* _YOUR ASSIGNMENT_:
Print each entry precisely; exclude the pictures.

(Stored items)
---+---

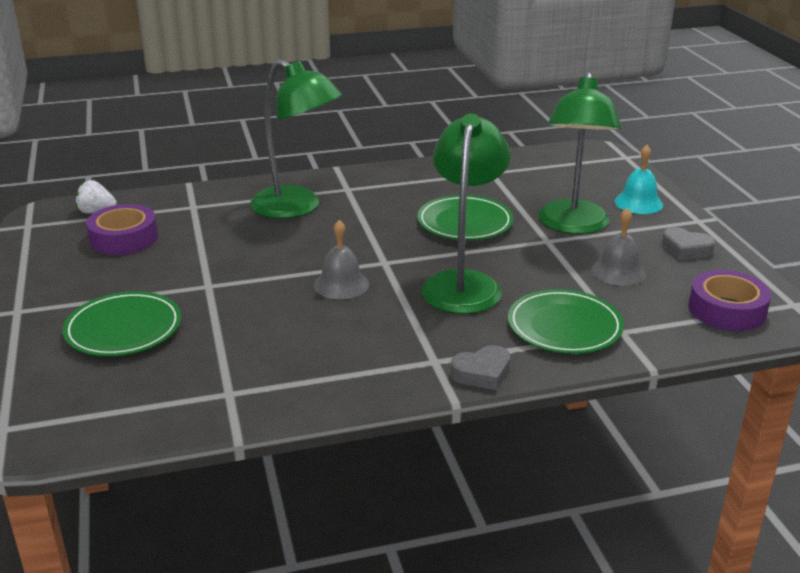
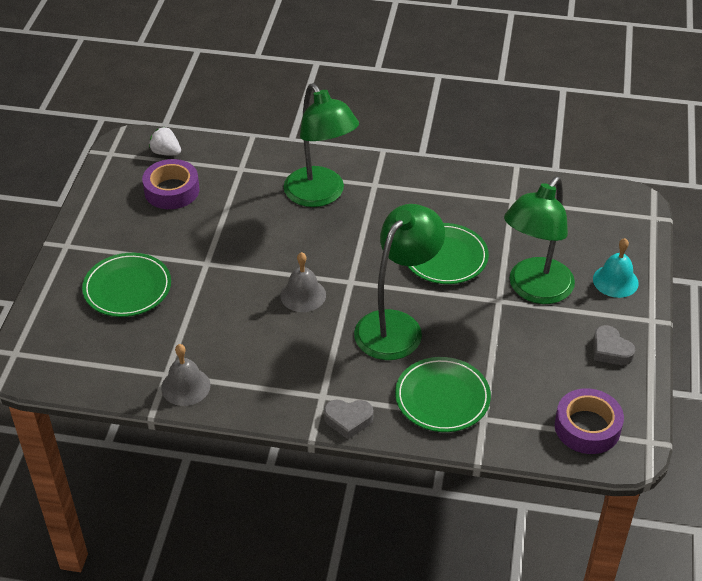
camera: 25 degrees right, 15 degrees up
(618, 271) = (531, 355): grey bell -> grey bell (185, 386)

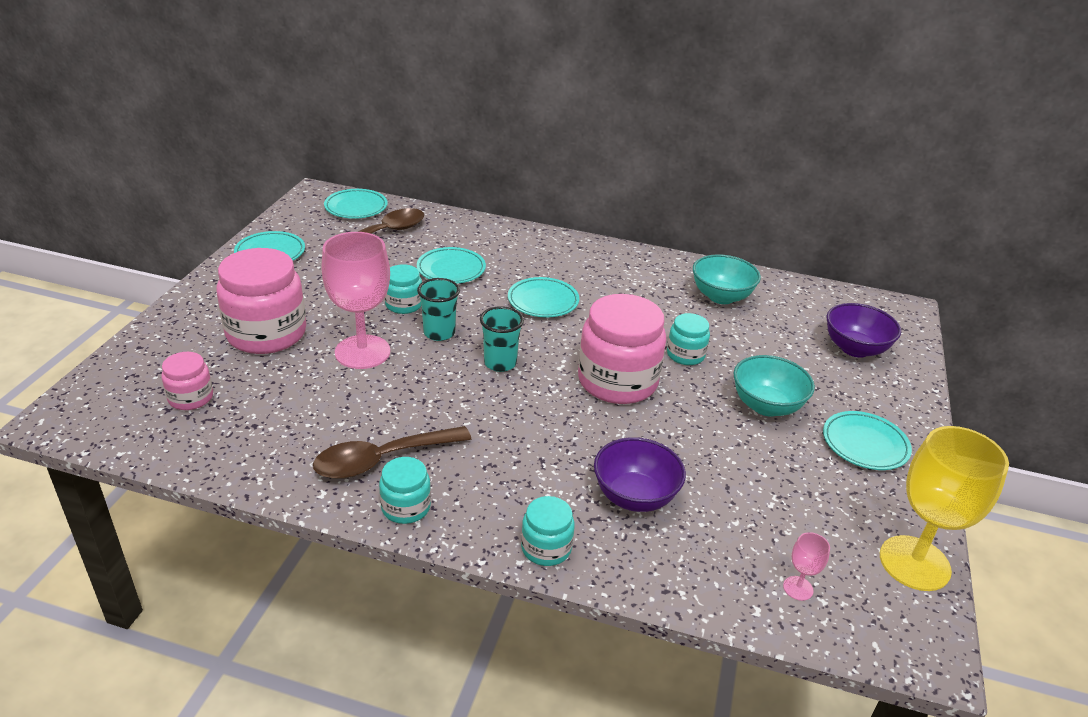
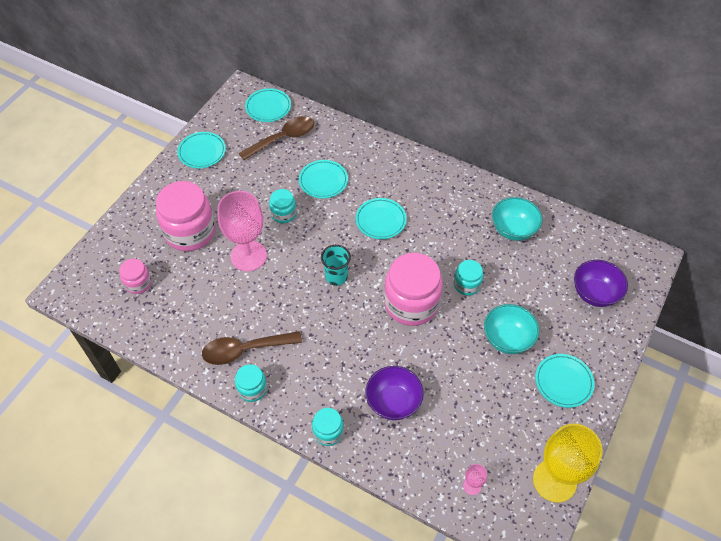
camera: 15 degrees right, 20 degrees up
(439, 333) = (302, 244): turquoise cup -> none

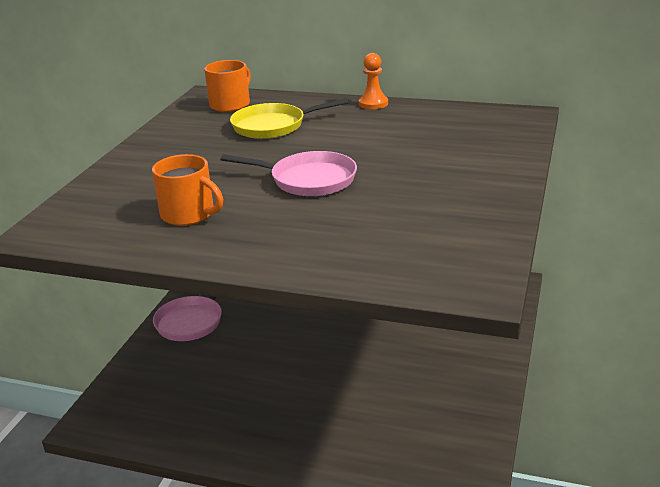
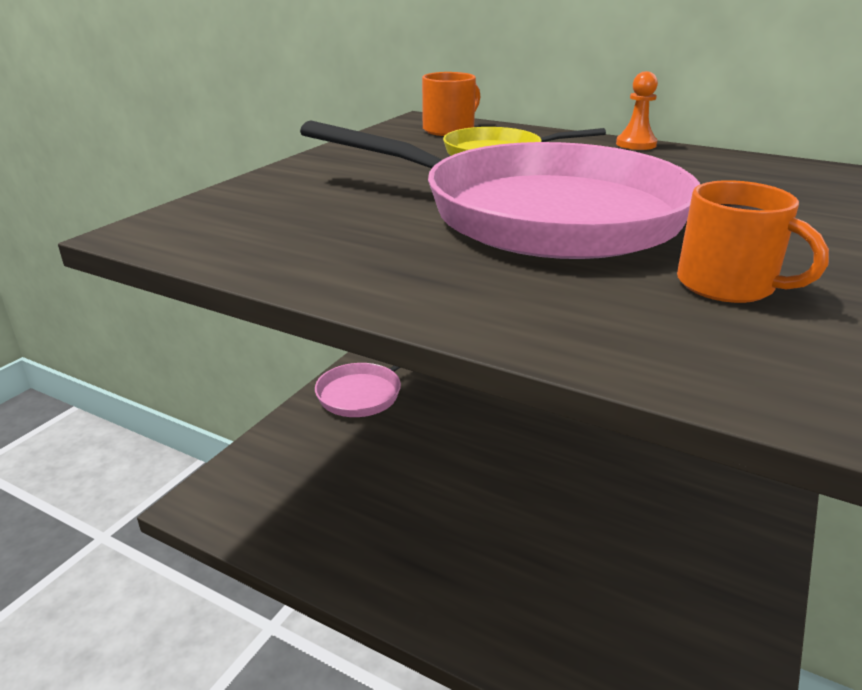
camera: 10 degrees right, 0 degrees up
(189, 214) = (355, 235): orange mug -> orange mug (728, 285)
(308, 180) = (537, 214): pink pan -> pink pan, size x2.07

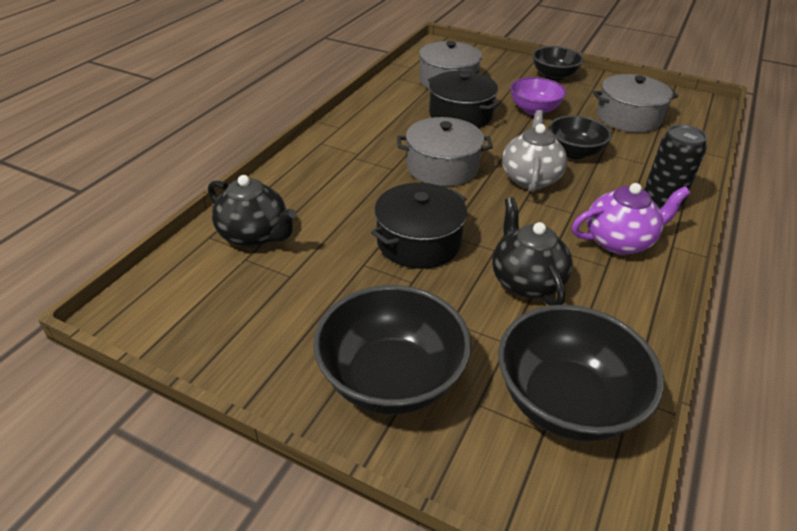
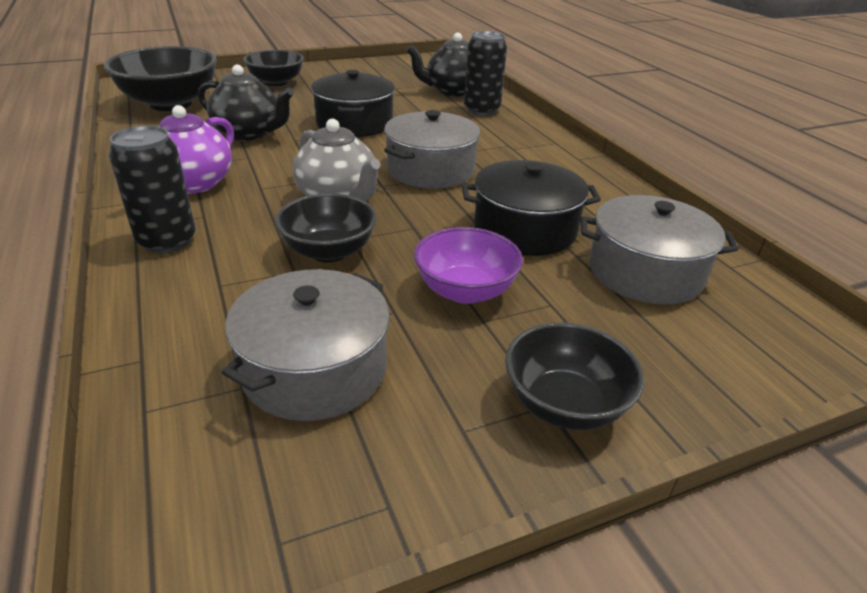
camera: 130 degrees right, 5 degrees down
(291, 197) = (481, 110): none -> black can
(391, 379) = (276, 82): black bowl -> black bowl, size x0.63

---+---

* _ANSWER TO THE PROBLEM_:
camera: 25 degrees right, 15 degrees up
(618, 271) = (531, 355): grey bell -> grey bell (185, 386)

camera: 15 degrees right, 20 degrees up
(439, 333) = (302, 244): turquoise cup -> none

camera: 10 degrees right, 0 degrees up
(189, 214) = (355, 235): orange mug -> orange mug (728, 285)
(308, 180) = (537, 214): pink pan -> pink pan, size x2.07

camera: 130 degrees right, 5 degrees down
(291, 197) = (481, 110): none -> black can
(391, 379) = (276, 82): black bowl -> black bowl, size x0.63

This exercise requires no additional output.